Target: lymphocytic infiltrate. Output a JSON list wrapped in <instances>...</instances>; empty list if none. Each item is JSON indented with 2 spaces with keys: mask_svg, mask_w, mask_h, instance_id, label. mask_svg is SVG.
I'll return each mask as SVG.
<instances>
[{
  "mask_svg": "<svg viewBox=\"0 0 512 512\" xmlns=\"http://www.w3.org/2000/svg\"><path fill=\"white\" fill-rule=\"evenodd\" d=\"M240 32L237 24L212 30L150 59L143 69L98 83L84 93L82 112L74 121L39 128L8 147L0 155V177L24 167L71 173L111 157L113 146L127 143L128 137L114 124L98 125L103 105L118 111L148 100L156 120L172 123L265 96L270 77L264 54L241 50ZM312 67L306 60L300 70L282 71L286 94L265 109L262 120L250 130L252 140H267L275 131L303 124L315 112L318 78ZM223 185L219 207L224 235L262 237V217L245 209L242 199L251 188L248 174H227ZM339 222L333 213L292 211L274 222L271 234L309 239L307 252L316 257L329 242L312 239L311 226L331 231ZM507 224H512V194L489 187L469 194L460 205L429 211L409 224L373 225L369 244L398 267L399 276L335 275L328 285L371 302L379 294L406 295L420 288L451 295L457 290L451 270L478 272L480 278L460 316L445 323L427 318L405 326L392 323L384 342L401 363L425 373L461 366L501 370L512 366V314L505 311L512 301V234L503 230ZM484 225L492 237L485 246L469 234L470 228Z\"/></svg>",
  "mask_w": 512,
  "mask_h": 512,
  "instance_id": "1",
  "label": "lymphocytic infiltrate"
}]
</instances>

------------------------------------

▸ **Aim**
Emit the full listing verbatim.

▸ **Answer to this problem**
Target: lymphocytic infiltrate. Output a JSON list wrapped in <instances>...</instances>; empty list if none. Each item is JSON indented with 2 spaces with keys: mask_svg, mask_w, mask_h, instance_id, label. mask_svg is SVG.
I'll return each mask as SVG.
<instances>
[{
  "mask_svg": "<svg viewBox=\"0 0 512 512\" xmlns=\"http://www.w3.org/2000/svg\"><path fill=\"white\" fill-rule=\"evenodd\" d=\"M240 32L237 24L212 30L150 59L143 69L98 83L84 93L82 112L74 121L39 128L8 147L0 155V177L24 167L71 173L111 157L113 146L127 143L128 137L114 124L98 125L103 105L118 111L148 100L156 120L172 123L265 96L270 77L264 54L241 50ZM312 67L306 60L300 70L282 71L286 94L265 109L262 120L250 130L252 140H267L275 131L303 124L315 112L318 78ZM223 185L219 207L224 235L262 237V217L245 209L242 199L251 188L248 174H227ZM339 222L333 213L292 211L274 222L271 234L309 239L307 252L316 257L329 242L312 239L311 226L331 231ZM507 224H512V194L489 187L469 194L460 205L429 211L409 224L373 225L369 244L398 267L399 276L335 275L328 285L371 302L379 294L406 295L420 288L451 295L457 290L451 270L478 272L480 278L460 316L445 323L427 318L405 326L392 323L384 342L401 363L425 373L461 366L501 370L512 366V314L505 311L512 301V234L503 230ZM484 225L492 237L485 246L469 234L470 228Z\"/></svg>",
  "mask_w": 512,
  "mask_h": 512,
  "instance_id": "1",
  "label": "lymphocytic infiltrate"
}]
</instances>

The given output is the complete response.